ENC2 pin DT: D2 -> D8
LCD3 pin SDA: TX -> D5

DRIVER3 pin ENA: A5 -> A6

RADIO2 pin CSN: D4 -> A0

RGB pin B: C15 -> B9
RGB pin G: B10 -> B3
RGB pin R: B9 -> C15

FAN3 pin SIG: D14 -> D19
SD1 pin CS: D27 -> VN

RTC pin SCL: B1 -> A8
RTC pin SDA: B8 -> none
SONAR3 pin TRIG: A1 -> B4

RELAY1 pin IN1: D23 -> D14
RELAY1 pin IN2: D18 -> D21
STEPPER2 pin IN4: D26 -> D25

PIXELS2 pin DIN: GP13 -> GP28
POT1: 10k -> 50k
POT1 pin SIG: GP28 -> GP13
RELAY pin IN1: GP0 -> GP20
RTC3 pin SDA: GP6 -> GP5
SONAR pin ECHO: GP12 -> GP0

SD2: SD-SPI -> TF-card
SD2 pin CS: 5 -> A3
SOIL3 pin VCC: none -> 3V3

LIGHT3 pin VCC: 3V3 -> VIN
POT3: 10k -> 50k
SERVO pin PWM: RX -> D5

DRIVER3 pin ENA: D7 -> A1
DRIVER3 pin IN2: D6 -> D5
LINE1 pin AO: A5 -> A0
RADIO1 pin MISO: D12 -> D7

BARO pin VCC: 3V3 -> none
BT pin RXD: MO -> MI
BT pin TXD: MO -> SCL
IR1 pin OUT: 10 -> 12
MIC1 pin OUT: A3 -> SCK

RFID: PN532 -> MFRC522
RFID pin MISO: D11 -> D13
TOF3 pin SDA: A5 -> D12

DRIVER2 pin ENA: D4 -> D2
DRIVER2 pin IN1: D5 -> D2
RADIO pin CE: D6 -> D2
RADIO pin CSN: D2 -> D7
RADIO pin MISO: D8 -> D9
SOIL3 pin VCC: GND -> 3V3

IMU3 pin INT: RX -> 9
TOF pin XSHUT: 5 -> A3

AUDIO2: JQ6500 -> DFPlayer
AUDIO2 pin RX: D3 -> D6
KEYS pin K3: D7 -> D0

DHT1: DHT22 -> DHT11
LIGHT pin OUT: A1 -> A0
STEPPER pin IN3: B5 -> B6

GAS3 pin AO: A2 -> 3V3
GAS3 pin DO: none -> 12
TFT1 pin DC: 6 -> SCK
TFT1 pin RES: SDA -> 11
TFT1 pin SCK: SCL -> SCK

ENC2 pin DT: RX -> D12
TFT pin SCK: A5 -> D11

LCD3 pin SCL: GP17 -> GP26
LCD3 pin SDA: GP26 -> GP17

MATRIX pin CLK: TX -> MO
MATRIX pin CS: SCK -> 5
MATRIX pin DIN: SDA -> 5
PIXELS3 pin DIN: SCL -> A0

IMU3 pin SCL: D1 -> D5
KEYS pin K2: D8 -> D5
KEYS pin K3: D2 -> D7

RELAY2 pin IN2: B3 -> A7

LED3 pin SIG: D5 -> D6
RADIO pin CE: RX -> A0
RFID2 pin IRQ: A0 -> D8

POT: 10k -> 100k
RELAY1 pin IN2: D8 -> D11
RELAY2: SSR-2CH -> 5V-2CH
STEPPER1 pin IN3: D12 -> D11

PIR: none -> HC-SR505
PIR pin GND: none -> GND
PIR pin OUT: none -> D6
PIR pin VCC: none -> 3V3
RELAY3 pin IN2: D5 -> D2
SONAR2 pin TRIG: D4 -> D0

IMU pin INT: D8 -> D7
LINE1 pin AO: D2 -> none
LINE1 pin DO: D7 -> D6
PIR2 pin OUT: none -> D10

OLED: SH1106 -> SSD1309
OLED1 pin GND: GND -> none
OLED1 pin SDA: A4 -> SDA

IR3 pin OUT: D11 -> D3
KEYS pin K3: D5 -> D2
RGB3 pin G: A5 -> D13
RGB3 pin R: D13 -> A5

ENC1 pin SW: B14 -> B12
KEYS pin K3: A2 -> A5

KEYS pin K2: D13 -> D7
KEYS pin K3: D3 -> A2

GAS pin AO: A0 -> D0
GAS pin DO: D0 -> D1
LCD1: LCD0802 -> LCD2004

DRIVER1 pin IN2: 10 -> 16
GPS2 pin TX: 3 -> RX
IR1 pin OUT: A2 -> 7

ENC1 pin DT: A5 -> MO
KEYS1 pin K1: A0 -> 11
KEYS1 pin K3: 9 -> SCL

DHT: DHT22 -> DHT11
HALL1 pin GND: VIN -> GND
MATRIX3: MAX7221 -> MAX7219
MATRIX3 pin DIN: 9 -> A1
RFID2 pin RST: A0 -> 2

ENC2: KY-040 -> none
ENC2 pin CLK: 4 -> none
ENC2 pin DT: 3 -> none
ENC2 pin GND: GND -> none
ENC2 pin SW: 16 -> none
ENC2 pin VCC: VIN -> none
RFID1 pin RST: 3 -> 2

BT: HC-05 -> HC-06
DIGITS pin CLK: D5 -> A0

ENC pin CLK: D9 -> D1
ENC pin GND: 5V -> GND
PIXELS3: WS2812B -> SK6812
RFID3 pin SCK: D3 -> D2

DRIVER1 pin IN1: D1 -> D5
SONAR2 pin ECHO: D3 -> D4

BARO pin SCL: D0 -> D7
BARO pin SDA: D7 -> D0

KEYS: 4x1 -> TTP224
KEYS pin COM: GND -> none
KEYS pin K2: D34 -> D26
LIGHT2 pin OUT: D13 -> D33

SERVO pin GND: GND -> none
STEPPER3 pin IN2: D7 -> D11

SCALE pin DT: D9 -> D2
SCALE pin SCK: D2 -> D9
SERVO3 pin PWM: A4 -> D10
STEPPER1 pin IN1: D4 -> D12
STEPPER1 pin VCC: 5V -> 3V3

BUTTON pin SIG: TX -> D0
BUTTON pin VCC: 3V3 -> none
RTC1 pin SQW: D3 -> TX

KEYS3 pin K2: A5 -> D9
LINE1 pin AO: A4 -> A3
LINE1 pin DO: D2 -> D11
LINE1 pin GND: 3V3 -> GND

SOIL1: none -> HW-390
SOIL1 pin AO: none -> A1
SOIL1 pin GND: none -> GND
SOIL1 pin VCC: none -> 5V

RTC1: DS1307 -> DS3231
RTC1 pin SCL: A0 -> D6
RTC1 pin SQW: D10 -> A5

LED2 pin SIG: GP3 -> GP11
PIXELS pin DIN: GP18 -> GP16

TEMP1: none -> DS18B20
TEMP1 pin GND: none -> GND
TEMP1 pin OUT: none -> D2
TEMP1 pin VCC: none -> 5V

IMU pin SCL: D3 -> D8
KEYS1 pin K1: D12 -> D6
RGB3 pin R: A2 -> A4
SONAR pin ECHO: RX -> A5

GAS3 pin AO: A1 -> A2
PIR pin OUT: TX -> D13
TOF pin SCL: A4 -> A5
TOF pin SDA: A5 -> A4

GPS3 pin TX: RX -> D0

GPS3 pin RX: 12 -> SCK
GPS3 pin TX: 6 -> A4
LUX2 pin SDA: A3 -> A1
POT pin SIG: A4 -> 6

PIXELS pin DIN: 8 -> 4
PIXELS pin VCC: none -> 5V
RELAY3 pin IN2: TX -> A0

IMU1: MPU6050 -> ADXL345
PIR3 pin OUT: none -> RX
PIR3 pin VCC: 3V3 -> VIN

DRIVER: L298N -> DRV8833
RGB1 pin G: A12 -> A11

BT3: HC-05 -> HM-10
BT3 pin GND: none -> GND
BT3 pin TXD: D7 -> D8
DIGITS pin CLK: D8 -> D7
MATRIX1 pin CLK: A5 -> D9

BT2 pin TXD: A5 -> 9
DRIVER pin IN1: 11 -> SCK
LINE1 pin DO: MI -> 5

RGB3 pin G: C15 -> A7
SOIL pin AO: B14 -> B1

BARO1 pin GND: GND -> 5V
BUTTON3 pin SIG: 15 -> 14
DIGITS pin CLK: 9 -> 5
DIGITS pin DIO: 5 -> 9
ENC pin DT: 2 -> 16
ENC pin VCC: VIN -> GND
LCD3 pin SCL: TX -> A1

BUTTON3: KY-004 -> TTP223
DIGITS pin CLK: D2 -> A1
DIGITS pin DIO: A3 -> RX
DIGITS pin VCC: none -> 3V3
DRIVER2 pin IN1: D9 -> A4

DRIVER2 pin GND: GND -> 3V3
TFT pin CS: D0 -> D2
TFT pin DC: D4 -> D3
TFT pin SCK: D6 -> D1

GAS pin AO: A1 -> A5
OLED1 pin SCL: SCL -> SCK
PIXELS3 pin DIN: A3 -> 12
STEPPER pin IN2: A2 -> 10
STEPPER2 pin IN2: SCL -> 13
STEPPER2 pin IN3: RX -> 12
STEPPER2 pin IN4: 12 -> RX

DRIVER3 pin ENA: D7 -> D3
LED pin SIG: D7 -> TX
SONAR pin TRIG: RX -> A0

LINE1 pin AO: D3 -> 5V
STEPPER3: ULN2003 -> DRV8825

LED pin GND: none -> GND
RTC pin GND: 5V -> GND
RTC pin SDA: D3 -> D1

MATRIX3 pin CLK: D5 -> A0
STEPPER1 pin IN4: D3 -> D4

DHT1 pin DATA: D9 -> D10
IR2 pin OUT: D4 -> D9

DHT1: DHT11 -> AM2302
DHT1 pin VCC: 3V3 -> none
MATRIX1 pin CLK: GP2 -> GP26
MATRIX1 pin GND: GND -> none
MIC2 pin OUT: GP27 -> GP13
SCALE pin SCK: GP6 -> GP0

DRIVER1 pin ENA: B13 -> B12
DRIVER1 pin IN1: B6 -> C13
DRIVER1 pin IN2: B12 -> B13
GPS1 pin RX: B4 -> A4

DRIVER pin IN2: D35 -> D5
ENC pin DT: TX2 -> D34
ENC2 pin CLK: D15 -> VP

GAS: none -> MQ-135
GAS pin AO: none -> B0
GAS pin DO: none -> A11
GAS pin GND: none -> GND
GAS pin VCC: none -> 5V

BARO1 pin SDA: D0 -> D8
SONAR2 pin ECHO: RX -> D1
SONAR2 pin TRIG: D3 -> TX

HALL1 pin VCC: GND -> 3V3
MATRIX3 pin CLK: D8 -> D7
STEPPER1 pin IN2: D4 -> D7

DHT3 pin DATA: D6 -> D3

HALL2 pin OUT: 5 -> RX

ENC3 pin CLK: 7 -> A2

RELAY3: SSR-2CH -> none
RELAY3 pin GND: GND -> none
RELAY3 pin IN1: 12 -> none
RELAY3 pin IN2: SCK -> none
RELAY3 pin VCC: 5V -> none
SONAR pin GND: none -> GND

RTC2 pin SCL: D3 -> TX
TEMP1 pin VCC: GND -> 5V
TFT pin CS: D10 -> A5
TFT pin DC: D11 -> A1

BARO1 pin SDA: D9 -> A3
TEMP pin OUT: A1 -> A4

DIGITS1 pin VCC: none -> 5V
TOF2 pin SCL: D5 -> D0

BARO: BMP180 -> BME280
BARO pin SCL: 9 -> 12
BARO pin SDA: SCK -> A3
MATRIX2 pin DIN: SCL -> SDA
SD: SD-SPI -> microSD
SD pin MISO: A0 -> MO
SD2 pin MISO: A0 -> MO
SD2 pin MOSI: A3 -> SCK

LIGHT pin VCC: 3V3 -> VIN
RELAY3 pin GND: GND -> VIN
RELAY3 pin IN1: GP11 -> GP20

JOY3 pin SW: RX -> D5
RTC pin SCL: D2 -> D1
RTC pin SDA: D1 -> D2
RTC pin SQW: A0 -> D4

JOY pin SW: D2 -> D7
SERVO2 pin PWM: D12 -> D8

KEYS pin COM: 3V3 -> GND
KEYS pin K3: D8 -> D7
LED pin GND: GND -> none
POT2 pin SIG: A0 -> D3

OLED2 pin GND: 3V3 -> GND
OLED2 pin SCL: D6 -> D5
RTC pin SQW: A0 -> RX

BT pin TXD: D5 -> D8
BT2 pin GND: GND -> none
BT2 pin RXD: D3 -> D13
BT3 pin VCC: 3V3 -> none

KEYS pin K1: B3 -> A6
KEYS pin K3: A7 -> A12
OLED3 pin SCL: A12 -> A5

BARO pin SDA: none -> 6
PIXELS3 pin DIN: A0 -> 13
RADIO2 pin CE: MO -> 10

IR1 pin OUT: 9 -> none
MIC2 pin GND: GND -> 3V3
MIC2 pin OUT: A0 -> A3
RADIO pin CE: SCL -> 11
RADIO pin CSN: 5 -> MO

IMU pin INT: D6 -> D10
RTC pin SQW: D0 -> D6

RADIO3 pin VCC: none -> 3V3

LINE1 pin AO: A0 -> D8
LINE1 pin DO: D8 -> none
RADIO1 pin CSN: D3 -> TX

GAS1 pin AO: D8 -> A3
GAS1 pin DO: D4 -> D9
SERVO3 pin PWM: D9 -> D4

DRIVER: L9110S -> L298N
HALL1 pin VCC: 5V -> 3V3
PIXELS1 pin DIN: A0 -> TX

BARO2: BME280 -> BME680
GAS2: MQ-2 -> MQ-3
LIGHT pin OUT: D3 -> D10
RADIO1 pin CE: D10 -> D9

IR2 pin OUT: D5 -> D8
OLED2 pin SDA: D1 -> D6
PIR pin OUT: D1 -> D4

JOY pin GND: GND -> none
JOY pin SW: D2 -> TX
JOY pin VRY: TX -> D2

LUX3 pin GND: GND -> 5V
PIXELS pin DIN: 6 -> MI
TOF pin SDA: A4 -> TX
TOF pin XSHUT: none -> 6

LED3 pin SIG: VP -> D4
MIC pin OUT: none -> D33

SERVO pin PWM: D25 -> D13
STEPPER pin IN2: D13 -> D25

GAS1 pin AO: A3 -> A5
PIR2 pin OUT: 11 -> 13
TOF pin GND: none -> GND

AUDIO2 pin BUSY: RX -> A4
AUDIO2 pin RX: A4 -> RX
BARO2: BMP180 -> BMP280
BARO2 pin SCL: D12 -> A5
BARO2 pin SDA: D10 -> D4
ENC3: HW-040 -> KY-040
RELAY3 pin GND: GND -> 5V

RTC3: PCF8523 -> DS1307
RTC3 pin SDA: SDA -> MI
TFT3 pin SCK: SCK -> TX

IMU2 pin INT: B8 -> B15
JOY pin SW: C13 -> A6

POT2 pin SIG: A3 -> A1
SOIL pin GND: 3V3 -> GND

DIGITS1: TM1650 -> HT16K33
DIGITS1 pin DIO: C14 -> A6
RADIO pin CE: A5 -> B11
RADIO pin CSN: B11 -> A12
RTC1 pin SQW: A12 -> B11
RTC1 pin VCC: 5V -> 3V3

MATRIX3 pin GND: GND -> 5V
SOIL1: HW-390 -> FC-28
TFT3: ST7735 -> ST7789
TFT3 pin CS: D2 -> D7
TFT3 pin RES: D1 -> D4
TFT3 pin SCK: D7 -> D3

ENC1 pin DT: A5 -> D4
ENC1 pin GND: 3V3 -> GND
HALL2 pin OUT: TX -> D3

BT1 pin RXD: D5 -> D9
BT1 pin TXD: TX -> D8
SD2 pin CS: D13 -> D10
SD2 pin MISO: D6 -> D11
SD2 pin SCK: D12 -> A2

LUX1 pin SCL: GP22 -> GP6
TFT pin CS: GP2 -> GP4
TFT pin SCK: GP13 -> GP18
===============
## TASK DETAILS:
All lines above between those holding "BARO pin SCL: D0 -> D7" and "RTC1: DS1307 -> DS3231", inclusive, must be set down unchanged, and no other line may be included.

## FINAL ANSWER:
BARO pin SCL: D0 -> D7
BARO pin SDA: D7 -> D0

KEYS: 4x1 -> TTP224
KEYS pin COM: GND -> none
KEYS pin K2: D34 -> D26
LIGHT2 pin OUT: D13 -> D33

SERVO pin GND: GND -> none
STEPPER3 pin IN2: D7 -> D11

SCALE pin DT: D9 -> D2
SCALE pin SCK: D2 -> D9
SERVO3 pin PWM: A4 -> D10
STEPPER1 pin IN1: D4 -> D12
STEPPER1 pin VCC: 5V -> 3V3

BUTTON pin SIG: TX -> D0
BUTTON pin VCC: 3V3 -> none
RTC1 pin SQW: D3 -> TX

KEYS3 pin K2: A5 -> D9
LINE1 pin AO: A4 -> A3
LINE1 pin DO: D2 -> D11
LINE1 pin GND: 3V3 -> GND

SOIL1: none -> HW-390
SOIL1 pin AO: none -> A1
SOIL1 pin GND: none -> GND
SOIL1 pin VCC: none -> 5V

RTC1: DS1307 -> DS3231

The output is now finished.